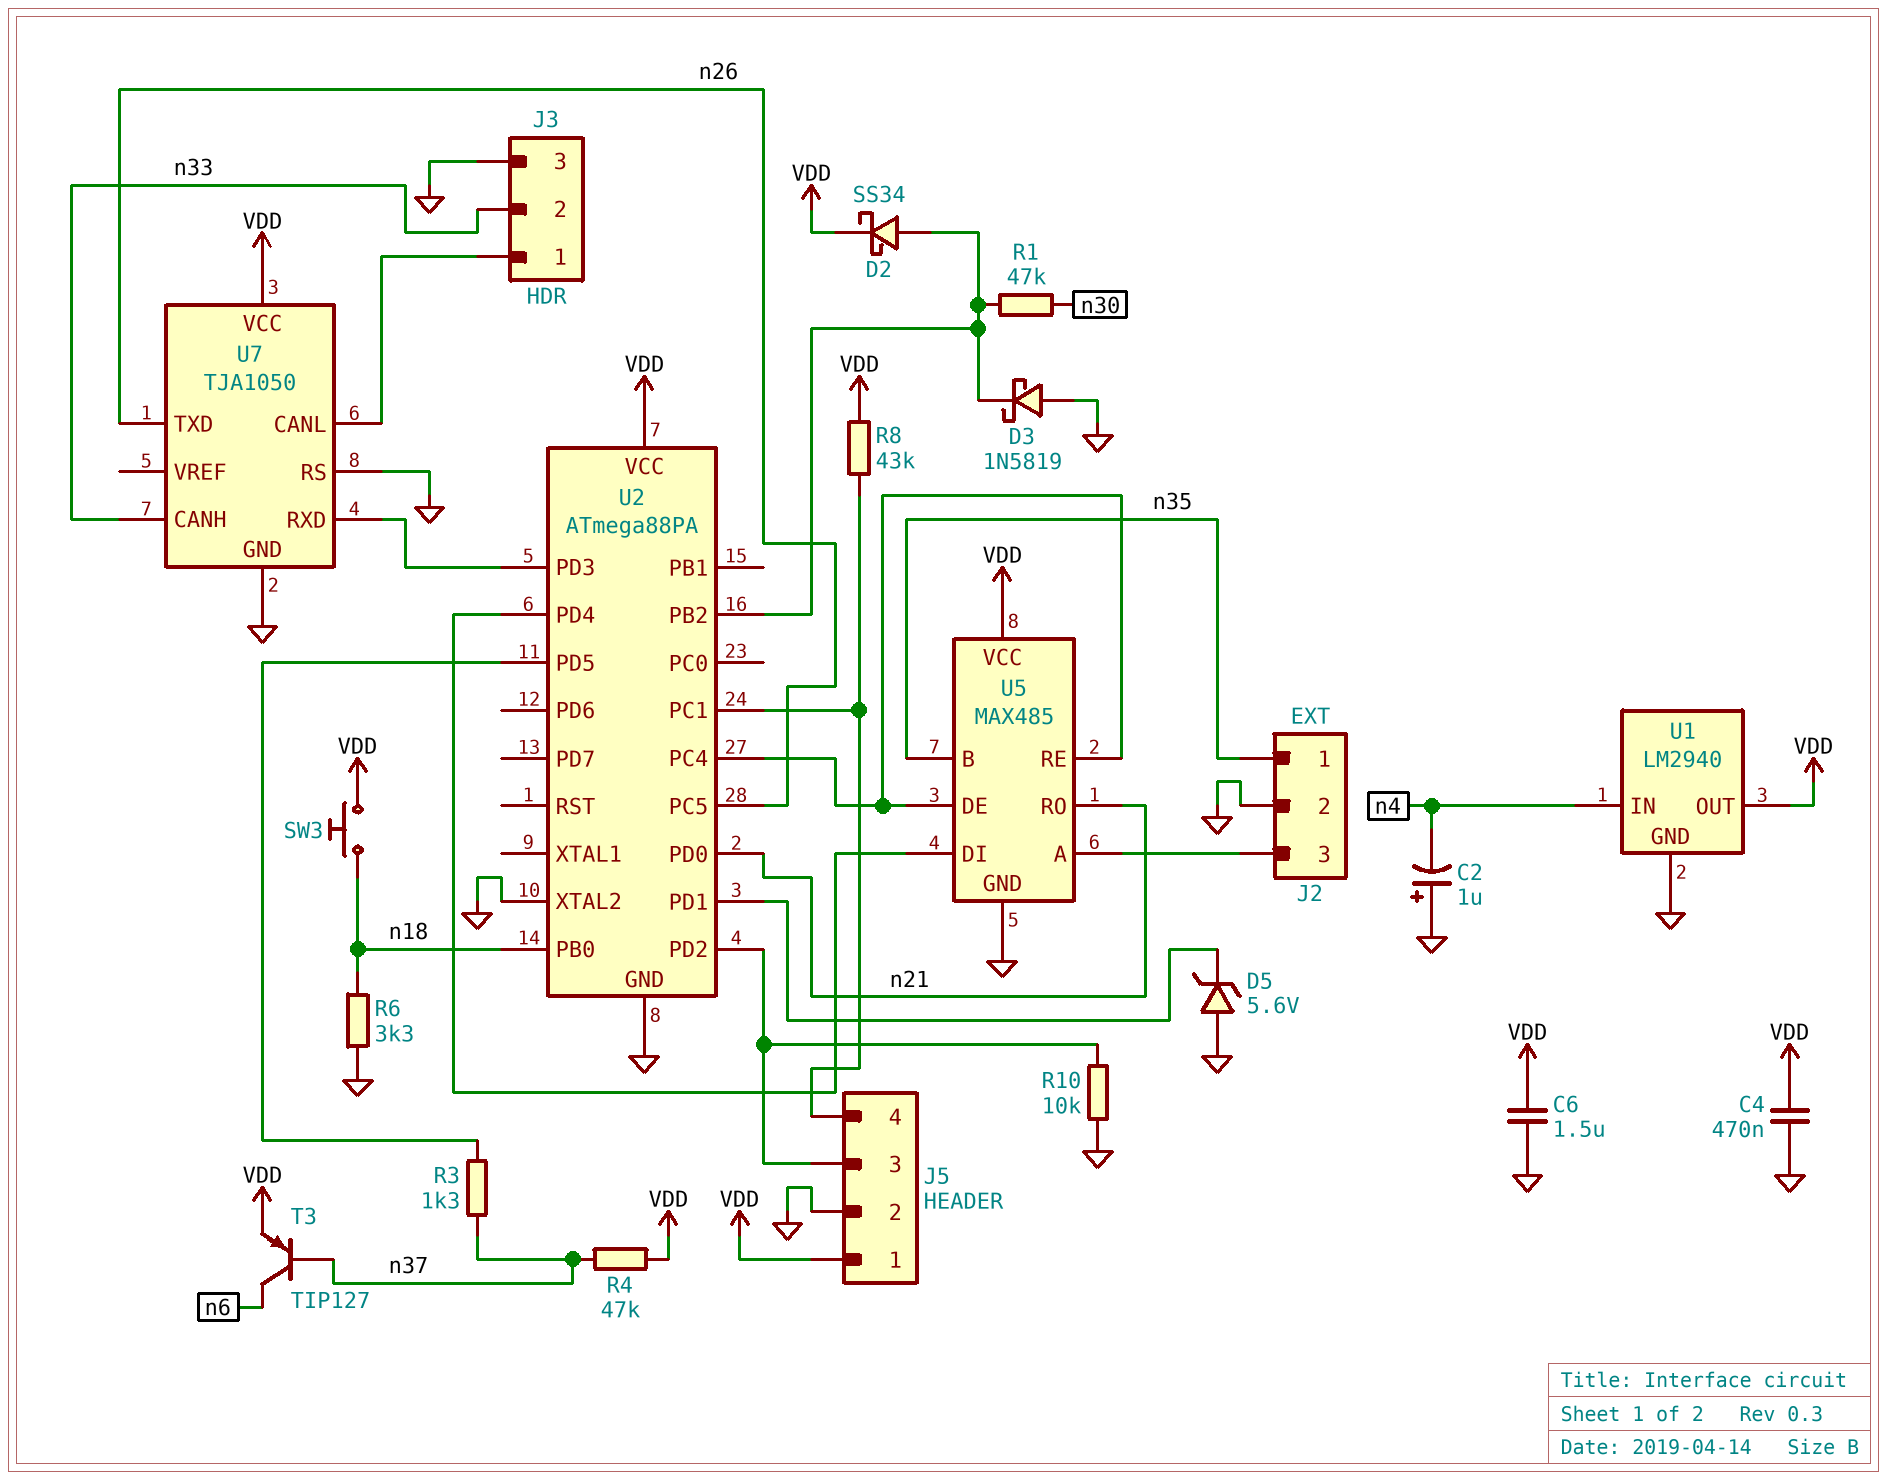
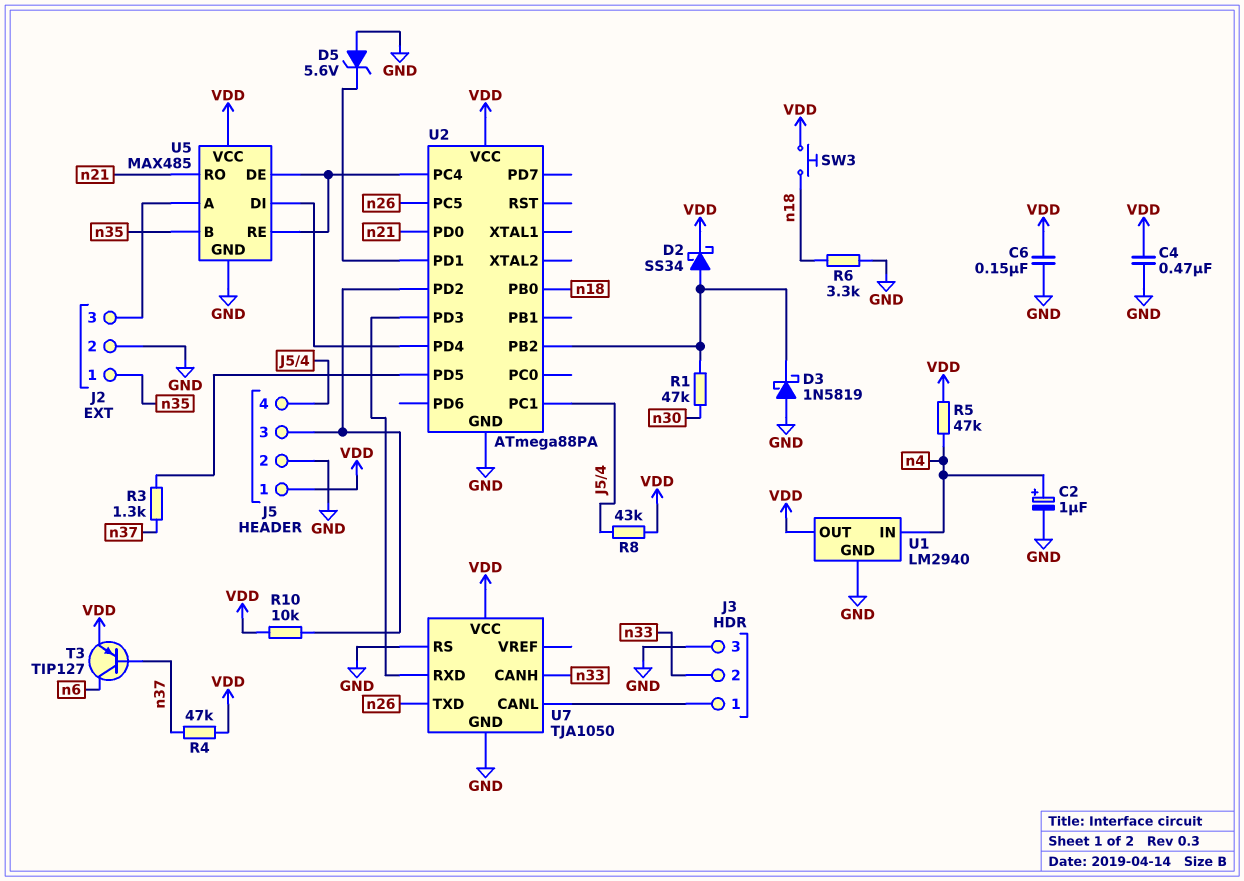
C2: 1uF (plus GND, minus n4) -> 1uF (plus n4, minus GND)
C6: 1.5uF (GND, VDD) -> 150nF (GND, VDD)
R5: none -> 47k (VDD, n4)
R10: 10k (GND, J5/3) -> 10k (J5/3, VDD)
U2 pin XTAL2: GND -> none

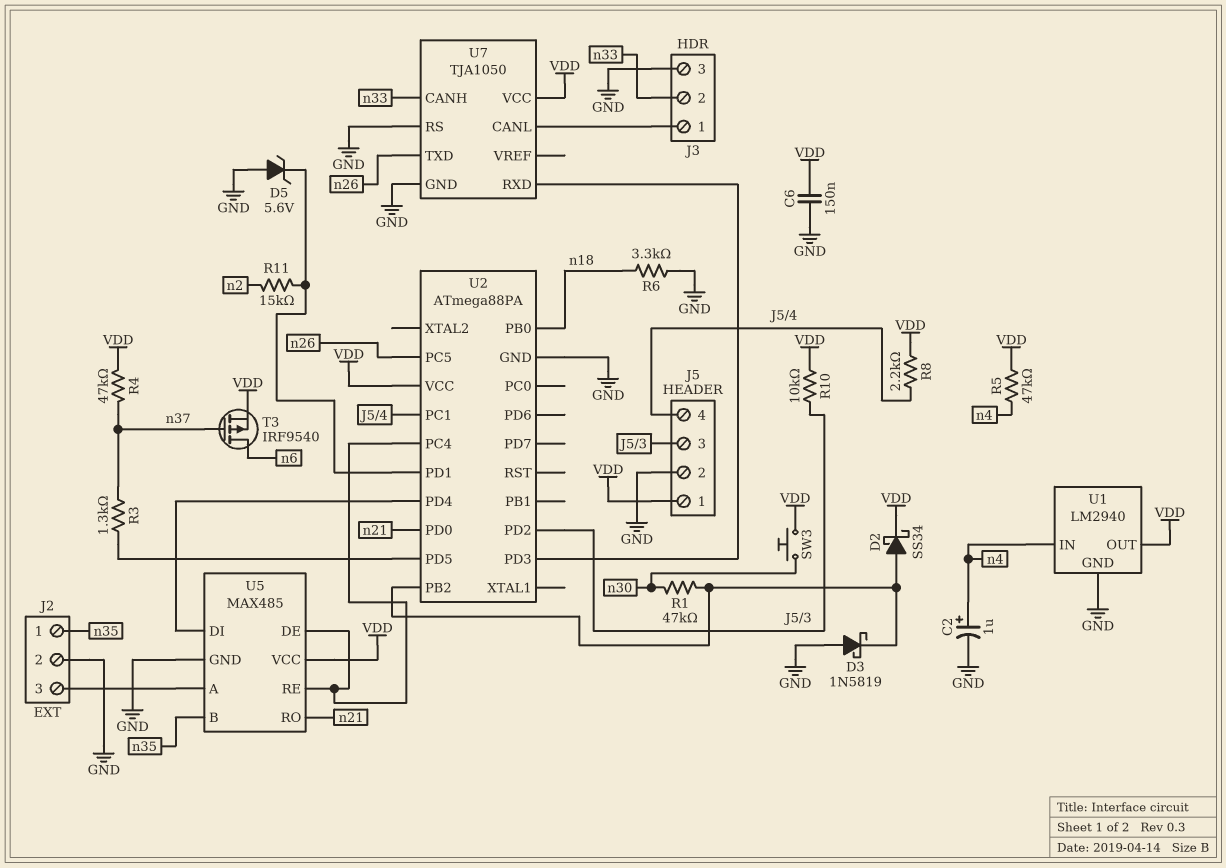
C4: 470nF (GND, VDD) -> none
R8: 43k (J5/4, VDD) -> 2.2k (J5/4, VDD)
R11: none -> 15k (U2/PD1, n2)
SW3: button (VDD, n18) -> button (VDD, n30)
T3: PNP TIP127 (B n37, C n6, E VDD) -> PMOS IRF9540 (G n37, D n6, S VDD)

-------

> [About this task]
Starting from the line that contains "SW3: button (VDD, n18) -> button (VDD, n30)", give again every line to the last line of the data, exactly. Include nothing else.

> [Answer box]
SW3: button (VDD, n18) -> button (VDD, n30)
T3: PNP TIP127 (B n37, C n6, E VDD) -> PMOS IRF9540 (G n37, D n6, S VDD)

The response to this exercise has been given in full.